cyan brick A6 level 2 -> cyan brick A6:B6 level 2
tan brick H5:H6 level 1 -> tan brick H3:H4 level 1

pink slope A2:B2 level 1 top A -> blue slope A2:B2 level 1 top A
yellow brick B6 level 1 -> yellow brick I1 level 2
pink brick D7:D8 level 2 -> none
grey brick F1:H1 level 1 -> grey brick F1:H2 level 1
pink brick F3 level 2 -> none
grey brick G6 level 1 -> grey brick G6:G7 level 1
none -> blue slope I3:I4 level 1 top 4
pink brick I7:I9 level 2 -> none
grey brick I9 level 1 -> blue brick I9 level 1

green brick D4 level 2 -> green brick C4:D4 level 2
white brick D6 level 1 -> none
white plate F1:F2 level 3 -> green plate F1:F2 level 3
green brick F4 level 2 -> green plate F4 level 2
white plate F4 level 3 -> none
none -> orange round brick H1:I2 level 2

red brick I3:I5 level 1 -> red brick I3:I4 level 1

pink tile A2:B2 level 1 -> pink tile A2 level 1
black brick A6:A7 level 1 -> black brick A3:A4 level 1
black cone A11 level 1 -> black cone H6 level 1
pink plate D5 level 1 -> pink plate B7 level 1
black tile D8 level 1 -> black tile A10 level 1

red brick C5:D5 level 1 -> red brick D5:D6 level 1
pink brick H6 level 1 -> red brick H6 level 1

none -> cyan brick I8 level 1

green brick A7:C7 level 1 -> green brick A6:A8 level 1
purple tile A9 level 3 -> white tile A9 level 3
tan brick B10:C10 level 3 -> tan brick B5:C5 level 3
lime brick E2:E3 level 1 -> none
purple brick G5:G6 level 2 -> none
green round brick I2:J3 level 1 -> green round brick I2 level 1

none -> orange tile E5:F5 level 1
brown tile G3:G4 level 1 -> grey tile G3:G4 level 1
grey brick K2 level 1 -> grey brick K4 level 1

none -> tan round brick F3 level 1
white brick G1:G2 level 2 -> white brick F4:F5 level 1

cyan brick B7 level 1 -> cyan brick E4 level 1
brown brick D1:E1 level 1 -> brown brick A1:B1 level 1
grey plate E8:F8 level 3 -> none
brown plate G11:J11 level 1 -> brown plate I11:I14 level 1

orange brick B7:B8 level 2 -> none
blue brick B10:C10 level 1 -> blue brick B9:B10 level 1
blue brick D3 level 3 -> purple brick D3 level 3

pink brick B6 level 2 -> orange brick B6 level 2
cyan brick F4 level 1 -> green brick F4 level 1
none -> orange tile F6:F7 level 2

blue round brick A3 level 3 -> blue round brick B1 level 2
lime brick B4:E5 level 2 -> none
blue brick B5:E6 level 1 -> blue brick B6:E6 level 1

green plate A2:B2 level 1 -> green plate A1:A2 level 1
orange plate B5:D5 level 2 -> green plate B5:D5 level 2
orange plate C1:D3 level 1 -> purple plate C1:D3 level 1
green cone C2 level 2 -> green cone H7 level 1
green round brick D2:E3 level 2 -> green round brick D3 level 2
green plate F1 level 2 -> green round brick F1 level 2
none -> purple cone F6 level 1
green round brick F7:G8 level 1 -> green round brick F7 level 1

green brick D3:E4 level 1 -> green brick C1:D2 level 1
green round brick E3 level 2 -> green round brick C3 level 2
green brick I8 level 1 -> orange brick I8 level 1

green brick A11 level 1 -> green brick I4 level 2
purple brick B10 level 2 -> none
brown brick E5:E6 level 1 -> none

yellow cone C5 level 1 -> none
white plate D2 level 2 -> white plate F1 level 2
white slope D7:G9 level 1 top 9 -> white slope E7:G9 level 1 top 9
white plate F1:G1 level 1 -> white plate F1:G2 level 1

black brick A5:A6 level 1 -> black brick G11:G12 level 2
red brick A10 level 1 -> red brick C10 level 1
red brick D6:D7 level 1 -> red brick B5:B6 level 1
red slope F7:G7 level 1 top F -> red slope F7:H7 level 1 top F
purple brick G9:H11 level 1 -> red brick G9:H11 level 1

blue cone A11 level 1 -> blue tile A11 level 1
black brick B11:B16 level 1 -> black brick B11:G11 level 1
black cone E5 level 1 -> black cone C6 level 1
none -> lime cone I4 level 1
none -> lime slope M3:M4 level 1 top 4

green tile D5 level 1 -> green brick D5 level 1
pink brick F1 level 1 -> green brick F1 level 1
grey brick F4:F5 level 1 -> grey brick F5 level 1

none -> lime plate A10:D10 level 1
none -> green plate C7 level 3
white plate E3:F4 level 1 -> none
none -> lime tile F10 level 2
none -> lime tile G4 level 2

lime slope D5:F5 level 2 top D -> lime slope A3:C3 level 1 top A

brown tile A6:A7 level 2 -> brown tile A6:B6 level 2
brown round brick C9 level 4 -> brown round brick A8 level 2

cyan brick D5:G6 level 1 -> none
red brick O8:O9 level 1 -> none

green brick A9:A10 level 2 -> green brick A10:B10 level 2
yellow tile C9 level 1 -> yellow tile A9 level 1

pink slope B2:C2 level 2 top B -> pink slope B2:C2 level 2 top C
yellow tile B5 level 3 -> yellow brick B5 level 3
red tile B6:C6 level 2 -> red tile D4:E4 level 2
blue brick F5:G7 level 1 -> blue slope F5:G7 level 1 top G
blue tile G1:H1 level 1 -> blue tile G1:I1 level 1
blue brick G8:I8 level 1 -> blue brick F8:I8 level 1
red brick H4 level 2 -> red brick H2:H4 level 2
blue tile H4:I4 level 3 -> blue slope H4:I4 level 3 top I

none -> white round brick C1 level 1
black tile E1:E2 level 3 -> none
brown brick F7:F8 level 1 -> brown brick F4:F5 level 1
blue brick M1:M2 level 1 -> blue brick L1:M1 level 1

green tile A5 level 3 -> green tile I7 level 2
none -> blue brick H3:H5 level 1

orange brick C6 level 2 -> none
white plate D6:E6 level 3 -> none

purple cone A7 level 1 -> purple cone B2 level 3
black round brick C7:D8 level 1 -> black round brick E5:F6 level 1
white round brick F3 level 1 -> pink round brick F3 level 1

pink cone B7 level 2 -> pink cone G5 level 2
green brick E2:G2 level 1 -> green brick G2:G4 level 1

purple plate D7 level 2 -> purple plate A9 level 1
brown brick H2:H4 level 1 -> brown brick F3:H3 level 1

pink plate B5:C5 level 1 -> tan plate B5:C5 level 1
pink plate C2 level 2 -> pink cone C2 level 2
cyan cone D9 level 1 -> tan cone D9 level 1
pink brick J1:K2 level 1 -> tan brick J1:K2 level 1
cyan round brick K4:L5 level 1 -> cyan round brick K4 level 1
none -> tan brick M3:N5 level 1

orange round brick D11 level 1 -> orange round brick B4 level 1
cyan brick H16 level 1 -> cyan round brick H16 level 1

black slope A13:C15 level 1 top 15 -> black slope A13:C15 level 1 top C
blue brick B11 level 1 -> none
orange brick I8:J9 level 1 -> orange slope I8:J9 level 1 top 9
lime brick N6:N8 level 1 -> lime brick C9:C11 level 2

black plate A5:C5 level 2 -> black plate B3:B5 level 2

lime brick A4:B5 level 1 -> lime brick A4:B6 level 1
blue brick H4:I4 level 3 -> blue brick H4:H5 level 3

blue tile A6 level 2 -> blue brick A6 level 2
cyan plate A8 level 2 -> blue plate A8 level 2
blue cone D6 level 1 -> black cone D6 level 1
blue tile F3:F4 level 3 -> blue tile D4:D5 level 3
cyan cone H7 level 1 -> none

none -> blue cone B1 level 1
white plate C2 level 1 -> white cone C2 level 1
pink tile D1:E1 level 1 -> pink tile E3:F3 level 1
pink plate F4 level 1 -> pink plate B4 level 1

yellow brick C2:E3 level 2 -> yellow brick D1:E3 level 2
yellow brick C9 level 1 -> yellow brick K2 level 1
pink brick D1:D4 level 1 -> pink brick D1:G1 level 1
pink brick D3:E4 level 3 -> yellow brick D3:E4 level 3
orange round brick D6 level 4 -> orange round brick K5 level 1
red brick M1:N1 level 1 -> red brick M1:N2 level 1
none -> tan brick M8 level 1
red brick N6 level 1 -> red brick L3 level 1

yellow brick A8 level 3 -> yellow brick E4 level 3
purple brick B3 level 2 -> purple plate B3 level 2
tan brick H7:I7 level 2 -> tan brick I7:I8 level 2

ACTION ITEM: The string "grey" shows up in some lines of the listing. Copy each such line.

RESULT OF THE TASK:
grey brick F1:H1 level 1 -> grey brick F1:H2 level 1
grey brick G6 level 1 -> grey brick G6:G7 level 1
grey brick I9 level 1 -> blue brick I9 level 1
brown tile G3:G4 level 1 -> grey tile G3:G4 level 1
grey brick K2 level 1 -> grey brick K4 level 1
grey plate E8:F8 level 3 -> none
grey brick F4:F5 level 1 -> grey brick F5 level 1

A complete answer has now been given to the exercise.